• **Assignment**:
In the records below, take the line containing "AUDIO2 pin TX: D19 -> D27" and every line following it, and write them out exactly.

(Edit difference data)

- - -

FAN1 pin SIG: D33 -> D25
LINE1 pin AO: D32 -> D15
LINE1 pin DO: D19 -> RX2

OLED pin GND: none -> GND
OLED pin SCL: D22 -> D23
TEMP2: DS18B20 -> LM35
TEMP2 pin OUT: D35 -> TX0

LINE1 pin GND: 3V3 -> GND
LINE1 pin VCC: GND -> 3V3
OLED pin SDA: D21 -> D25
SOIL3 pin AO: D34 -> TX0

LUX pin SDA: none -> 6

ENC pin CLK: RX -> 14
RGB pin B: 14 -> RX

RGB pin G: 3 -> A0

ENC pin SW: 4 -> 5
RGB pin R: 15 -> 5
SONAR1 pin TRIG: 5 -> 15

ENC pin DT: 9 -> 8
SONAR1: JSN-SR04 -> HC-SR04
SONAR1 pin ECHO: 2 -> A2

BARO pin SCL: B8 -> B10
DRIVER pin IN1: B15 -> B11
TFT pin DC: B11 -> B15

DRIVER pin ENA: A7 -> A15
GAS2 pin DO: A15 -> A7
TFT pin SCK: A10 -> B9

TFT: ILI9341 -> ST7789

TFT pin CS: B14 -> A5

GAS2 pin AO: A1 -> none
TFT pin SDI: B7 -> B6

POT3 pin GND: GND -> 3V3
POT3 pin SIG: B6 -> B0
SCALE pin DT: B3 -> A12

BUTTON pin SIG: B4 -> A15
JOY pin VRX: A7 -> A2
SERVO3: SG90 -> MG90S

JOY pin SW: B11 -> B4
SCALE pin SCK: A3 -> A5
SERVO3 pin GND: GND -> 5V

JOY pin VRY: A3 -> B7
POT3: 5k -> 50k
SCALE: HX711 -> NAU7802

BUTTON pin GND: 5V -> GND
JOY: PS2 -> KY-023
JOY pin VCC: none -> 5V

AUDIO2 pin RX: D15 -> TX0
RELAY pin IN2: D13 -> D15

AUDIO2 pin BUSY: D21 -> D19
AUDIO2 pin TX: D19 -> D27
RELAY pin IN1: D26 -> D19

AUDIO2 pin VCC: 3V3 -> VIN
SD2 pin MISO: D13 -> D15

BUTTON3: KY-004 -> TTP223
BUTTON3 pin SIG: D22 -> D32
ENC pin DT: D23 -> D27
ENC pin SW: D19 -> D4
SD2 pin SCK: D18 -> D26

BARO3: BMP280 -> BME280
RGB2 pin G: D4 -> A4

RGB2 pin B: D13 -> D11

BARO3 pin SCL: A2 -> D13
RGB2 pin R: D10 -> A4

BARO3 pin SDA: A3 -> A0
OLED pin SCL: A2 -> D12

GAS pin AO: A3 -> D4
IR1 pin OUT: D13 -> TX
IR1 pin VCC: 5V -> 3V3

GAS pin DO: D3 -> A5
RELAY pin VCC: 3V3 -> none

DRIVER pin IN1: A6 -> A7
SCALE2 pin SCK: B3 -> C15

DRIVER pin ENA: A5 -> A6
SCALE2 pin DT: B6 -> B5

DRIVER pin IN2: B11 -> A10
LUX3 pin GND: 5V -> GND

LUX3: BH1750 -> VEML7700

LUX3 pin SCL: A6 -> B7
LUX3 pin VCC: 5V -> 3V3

- - -

• **Exercise response**:
AUDIO2 pin TX: D19 -> D27
RELAY pin IN1: D26 -> D19

AUDIO2 pin VCC: 3V3 -> VIN
SD2 pin MISO: D13 -> D15

BUTTON3: KY-004 -> TTP223
BUTTON3 pin SIG: D22 -> D32
ENC pin DT: D23 -> D27
ENC pin SW: D19 -> D4
SD2 pin SCK: D18 -> D26

BARO3: BMP280 -> BME280
RGB2 pin G: D4 -> A4

RGB2 pin B: D13 -> D11

BARO3 pin SCL: A2 -> D13
RGB2 pin R: D10 -> A4

BARO3 pin SDA: A3 -> A0
OLED pin SCL: A2 -> D12

GAS pin AO: A3 -> D4
IR1 pin OUT: D13 -> TX
IR1 pin VCC: 5V -> 3V3

GAS pin DO: D3 -> A5
RELAY pin VCC: 3V3 -> none

DRIVER pin IN1: A6 -> A7
SCALE2 pin SCK: B3 -> C15

DRIVER pin ENA: A5 -> A6
SCALE2 pin DT: B6 -> B5

DRIVER pin IN2: B11 -> A10
LUX3 pin GND: 5V -> GND

LUX3: BH1750 -> VEML7700

LUX3 pin SCL: A6 -> B7
LUX3 pin VCC: 5V -> 3V3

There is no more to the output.